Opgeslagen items
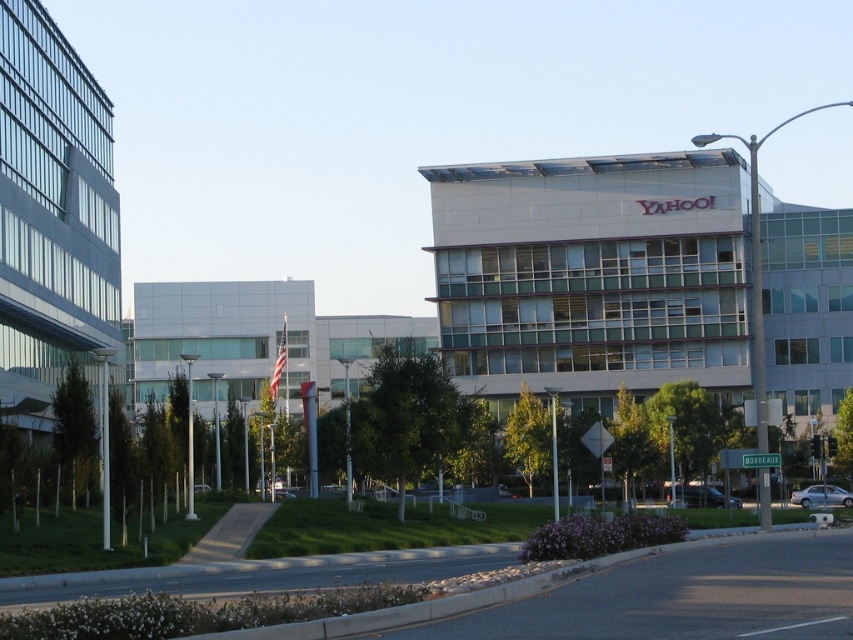
You are a delivery driver who needs to park your vehicle in the parking lot behind the two buildings. You have to choose between parking next to the dark gray metallic van at center or the silver metallic sedan at lower right. Which vehicle should you choose if you want to park next to the larger vehicle?

The dark gray metallic van at center is bigger than the silver metallic sedan at lower right, so you should park next to the dark gray metallic van at center.

You are a delivery person who needs to park your vehicle in a parking spot that has a height restriction of 6 feet. You have two vehicles available, the dark gray metallic van at center and the silver metallic sedan at lower right. Which vehicle should you choose to park without violating the height restriction?

A: The silver metallic sedan at lower right is shorter in height compared to the dark gray metallic van at center. Therefore, you should choose the silver metallic sedan at lower right to park without violating the height restriction.

You are a delivery driver who needs to park your vehicle in the parking lot between the two buildings. You have a dark gray metallic van at center and a silver metallic sedan at lower right. Which vehicle should you move to park closer to the building with the red letters?

The dark gray metallic van at center is to the left of the silver metallic sedan at lower right. Since the building with the red letters is on the right, moving the dark gray metallic van at center would position it closer to that building.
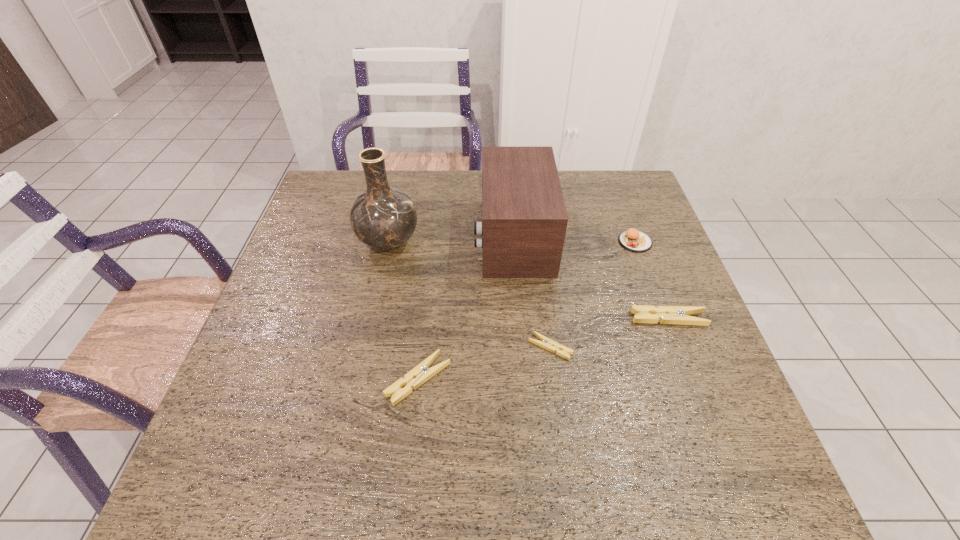
This screenshot has width=960, height=540. Find the location of `free point that keeps the clothespins evenly spaced on the left`. free point that keeps the clothespins evenly spaced on the left is located at coordinates (269, 415).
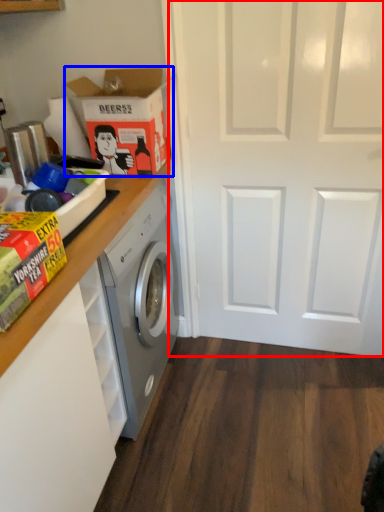
Question: Which object appears farthest to the camera in this image, screen door (highlighted by a red box) or cardboard box (highlighted by a blue box)?

Choices:
 (A) screen door
 (B) cardboard box

Answer: (B)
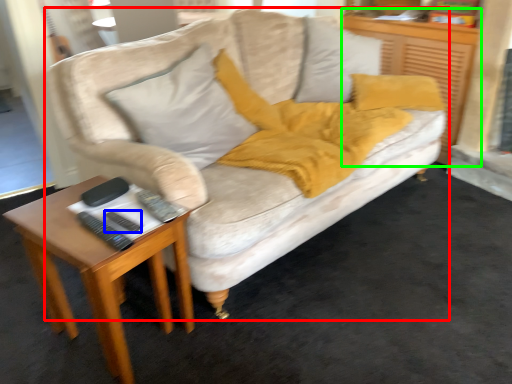
Question: Considering the real-world distances, which object is closest to studio couch (highlighted by a red box)? remote (highlighted by a blue box) or dresser (highlighted by a green box).

Choices:
 (A) remote
 (B) dresser

Answer: (B)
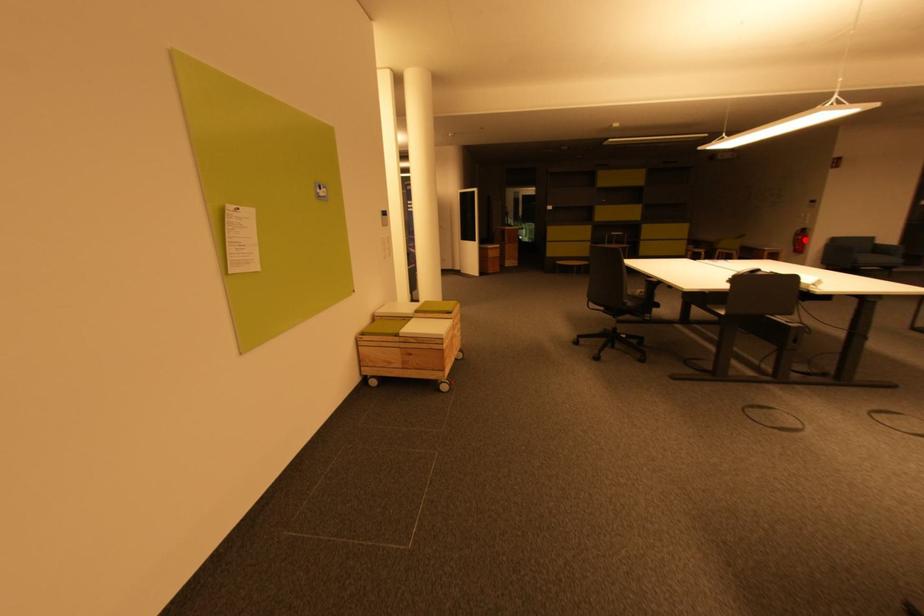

▸ **Opdracht**:
Vervang in alle bovenstaande items "delivery driver" door "courier" en geef de tekst verder ongewijzigd weer. Laat de afbeeldingen weg.

▸ **Antwoord**:
You are a courier who needs to park your vehicle in the parking lot behind the two buildings. You have to choose between parking next to the dark gray metallic van at center or the silver metallic sedan at lower right. Which vehicle should you choose if you want to park next to the larger vehicle?

The dark gray metallic van at center is bigger than the silver metallic sedan at lower right, so you should park next to the dark gray metallic van at center.

You are a delivery person who needs to park your vehicle in a parking spot that has a height restriction of 6 feet. You have two vehicles available, the dark gray metallic van at center and the silver metallic sedan at lower right. Which vehicle should you choose to park without violating the height restriction?

A: The silver metallic sedan at lower right is shorter in height compared to the dark gray metallic van at center. Therefore, you should choose the silver metallic sedan at lower right to park without violating the height restriction.

You are a courier who needs to park your vehicle in the parking lot between the two buildings. You have a dark gray metallic van at center and a silver metallic sedan at lower right. Which vehicle should you move to park closer to the building with the red letters?

The dark gray metallic van at center is to the left of the silver metallic sedan at lower right. Since the building with the red letters is on the right, moving the dark gray metallic van at center would position it closer to that building.
This screenshot has width=960, height=540. Find the location of `free point that keeps the clothespins evenly spaced on the left`. free point that keeps the clothespins evenly spaced on the left is located at coordinates (269, 415).
Question: Which object appears farthest to the camera in this image, screen door (highlighted by a red box) or cardboard box (highlighted by a blue box)?

Choices:
 (A) screen door
 (B) cardboard box

Answer: (B)
Question: Considering the real-world distances, which object is closest to studio couch (highlighted by a red box)? remote (highlighted by a blue box) or dresser (highlighted by a green box).

Choices:
 (A) remote
 (B) dresser

Answer: (B)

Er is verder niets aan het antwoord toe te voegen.